Directions: Only the lines below from the one containing "IC1 pin out: CMP -> VTH" through the one containing "R6: 6.8k (CMP, GND) -> 6.8k (+12V, CMP)" belong in the answer, repeated exactly and without pictures.

[Detected change data]
'''

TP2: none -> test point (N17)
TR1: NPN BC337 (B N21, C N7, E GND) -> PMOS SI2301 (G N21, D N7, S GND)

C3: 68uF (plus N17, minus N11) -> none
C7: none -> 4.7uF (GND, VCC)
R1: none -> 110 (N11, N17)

'''
'''

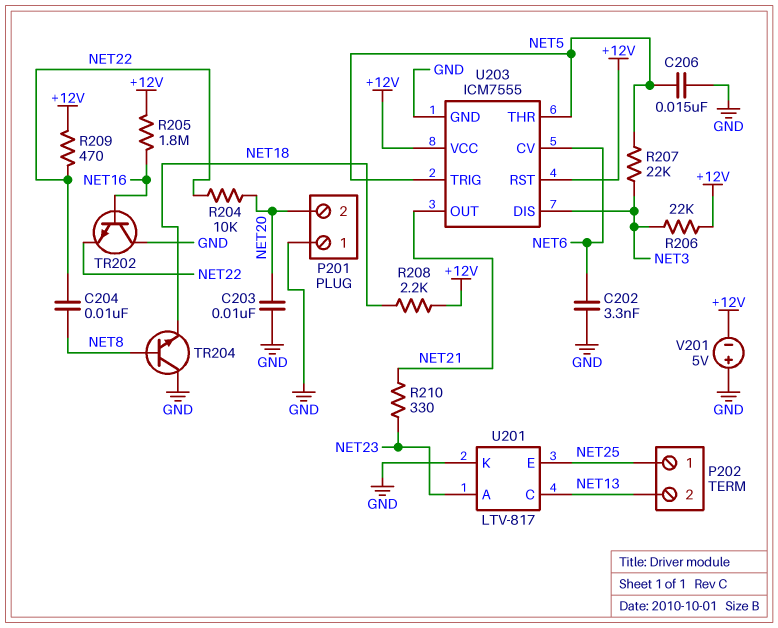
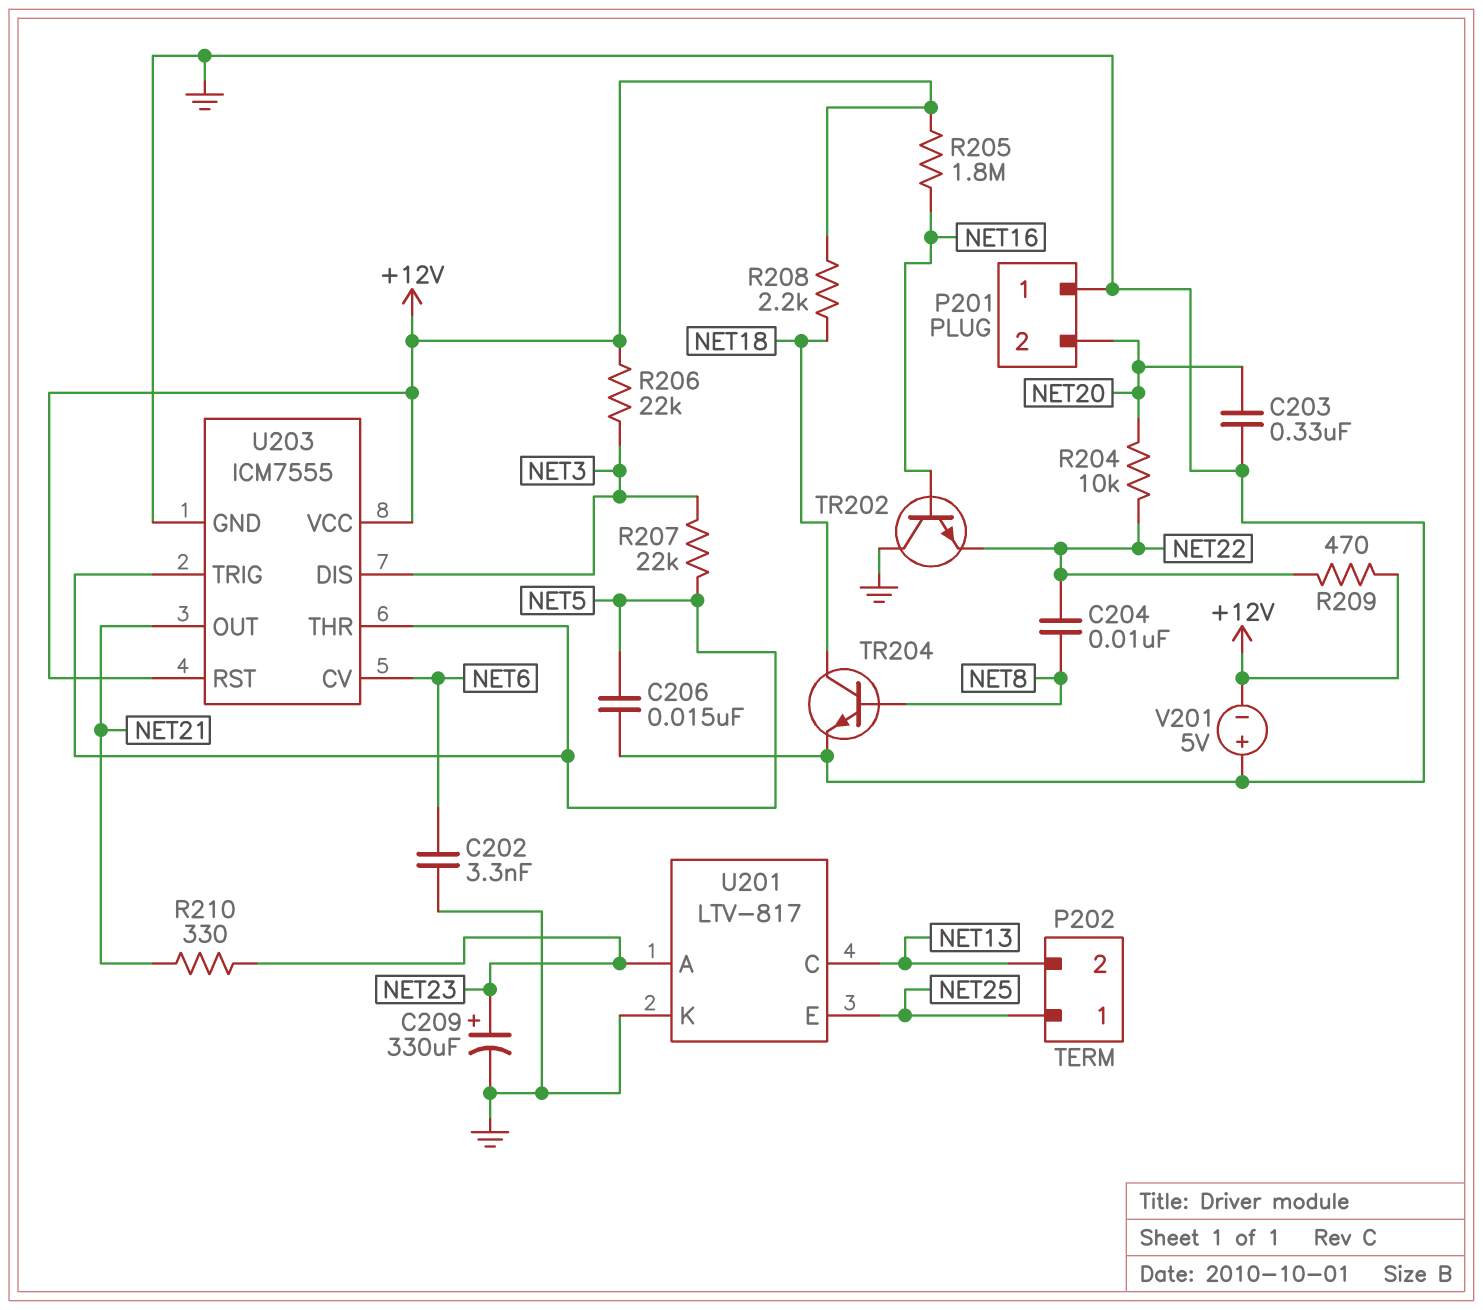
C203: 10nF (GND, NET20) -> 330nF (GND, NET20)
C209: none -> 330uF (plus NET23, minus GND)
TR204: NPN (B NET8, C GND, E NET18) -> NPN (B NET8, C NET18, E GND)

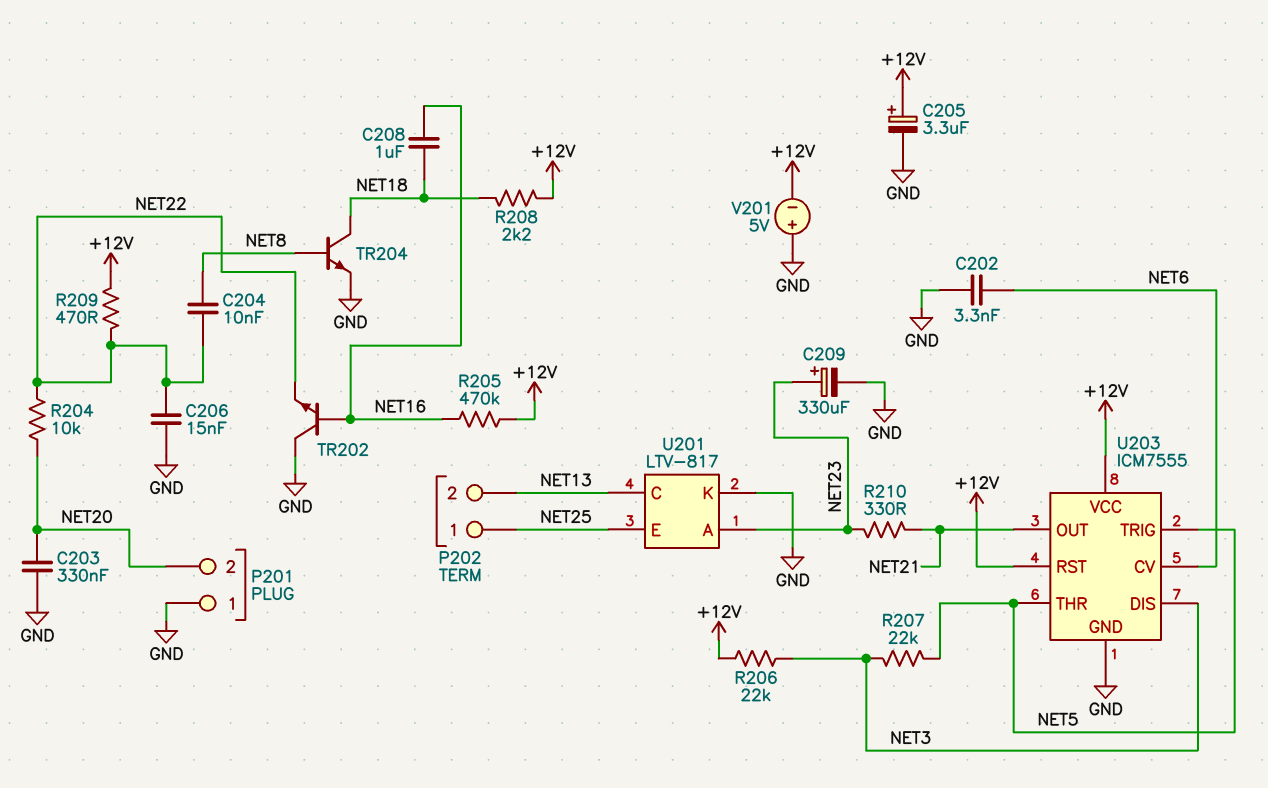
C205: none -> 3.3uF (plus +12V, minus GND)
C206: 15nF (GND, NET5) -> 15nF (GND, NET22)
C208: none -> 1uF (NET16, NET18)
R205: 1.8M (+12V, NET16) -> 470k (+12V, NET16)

'''
'''

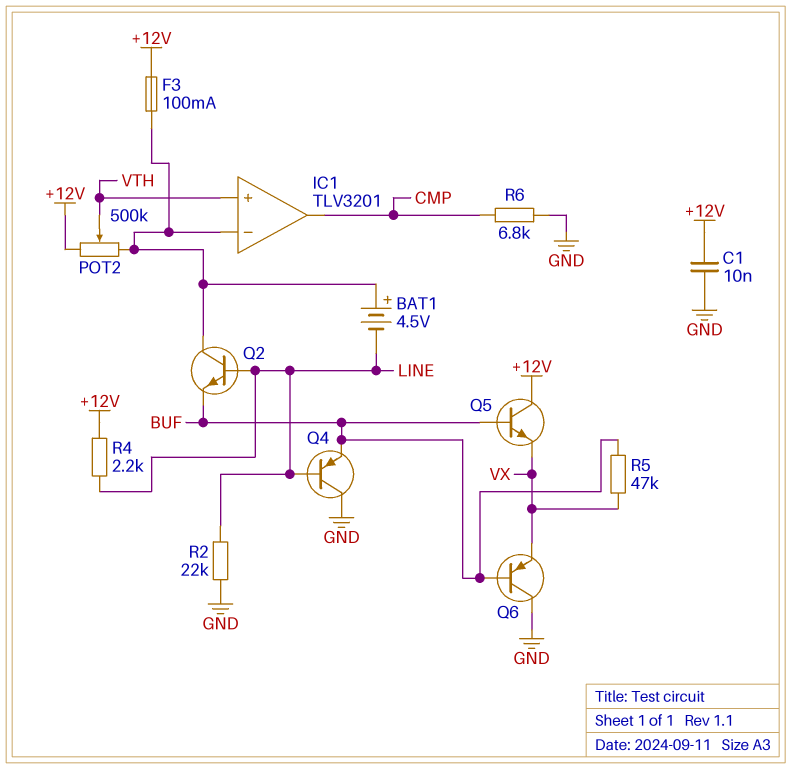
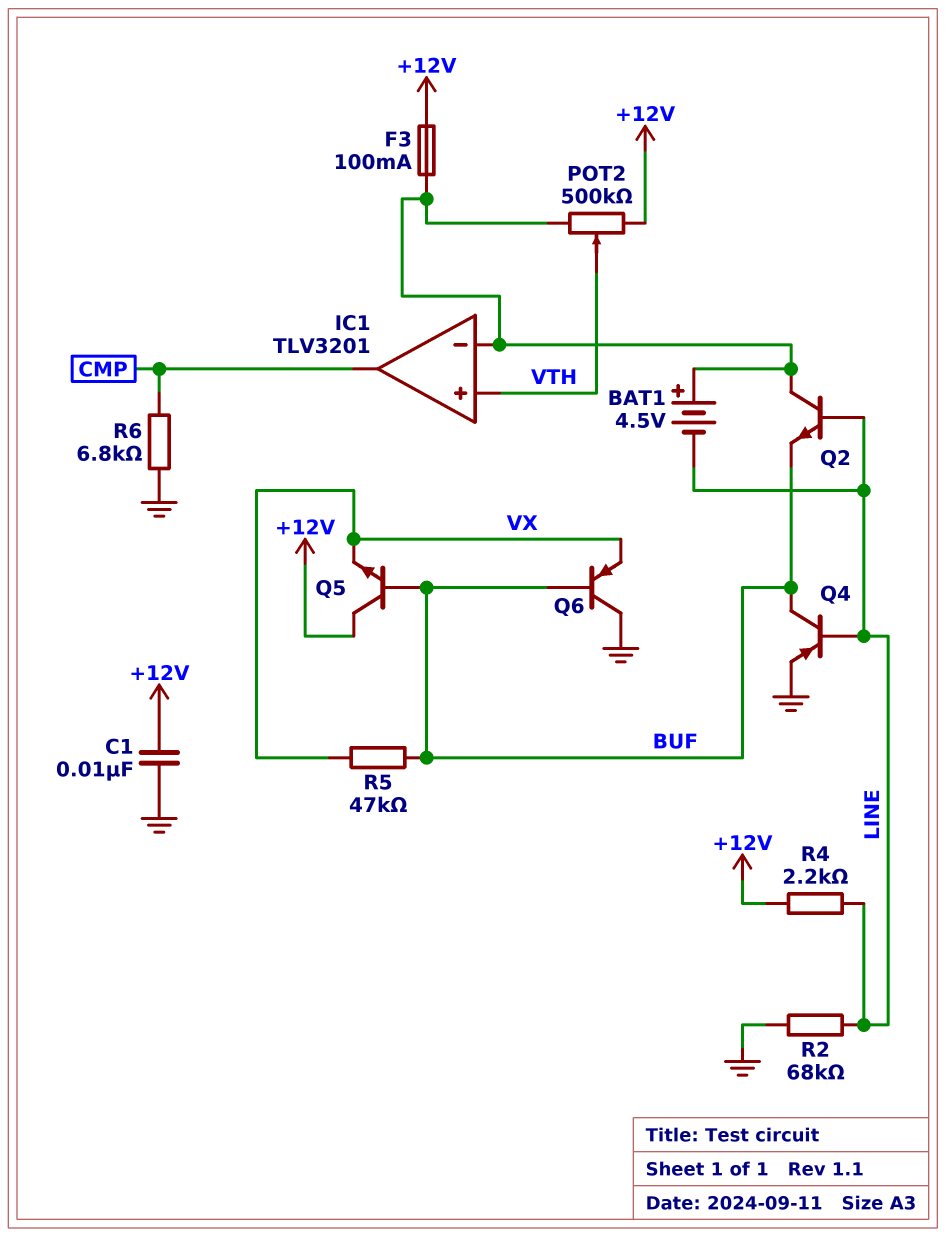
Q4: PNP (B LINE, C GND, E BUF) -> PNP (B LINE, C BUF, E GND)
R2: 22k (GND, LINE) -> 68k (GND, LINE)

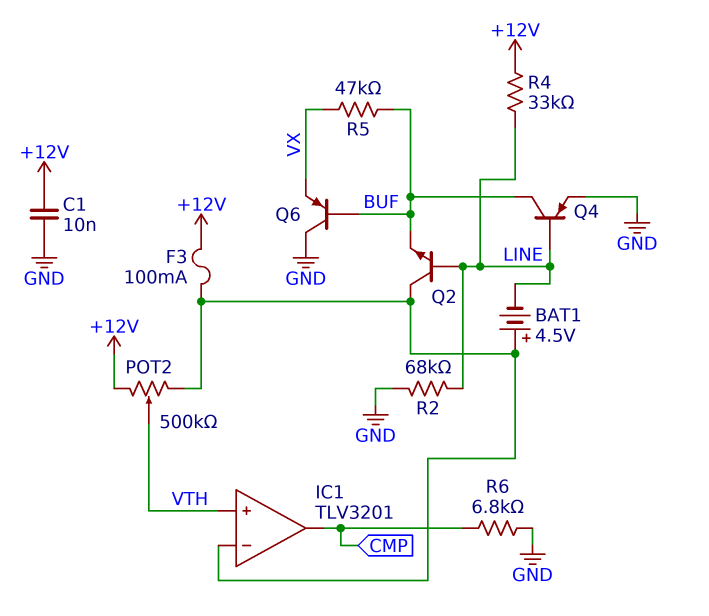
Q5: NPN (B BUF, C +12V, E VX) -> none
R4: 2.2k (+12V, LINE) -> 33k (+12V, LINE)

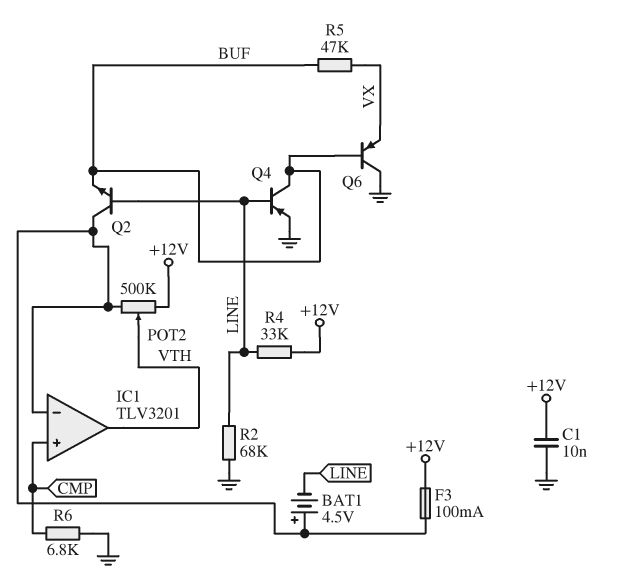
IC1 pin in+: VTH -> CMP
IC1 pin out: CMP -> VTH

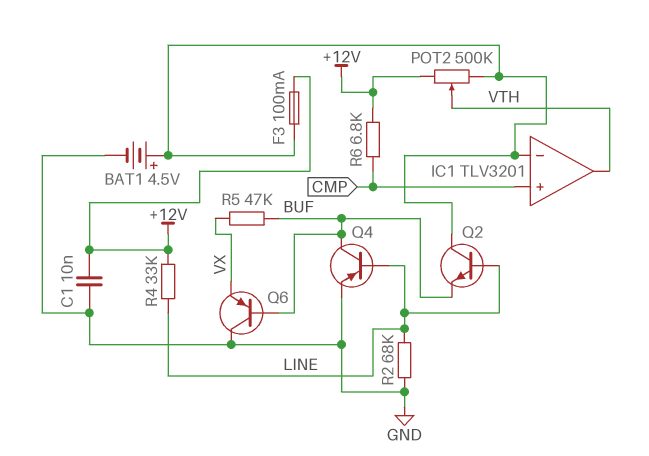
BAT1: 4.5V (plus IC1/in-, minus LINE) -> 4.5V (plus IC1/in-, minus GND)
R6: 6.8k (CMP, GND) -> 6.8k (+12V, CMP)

'''

Exercise output:
IC1 pin out: CMP -> VTH

BAT1: 4.5V (plus IC1/in-, minus LINE) -> 4.5V (plus IC1/in-, minus GND)
R6: 6.8k (CMP, GND) -> 6.8k (+12V, CMP)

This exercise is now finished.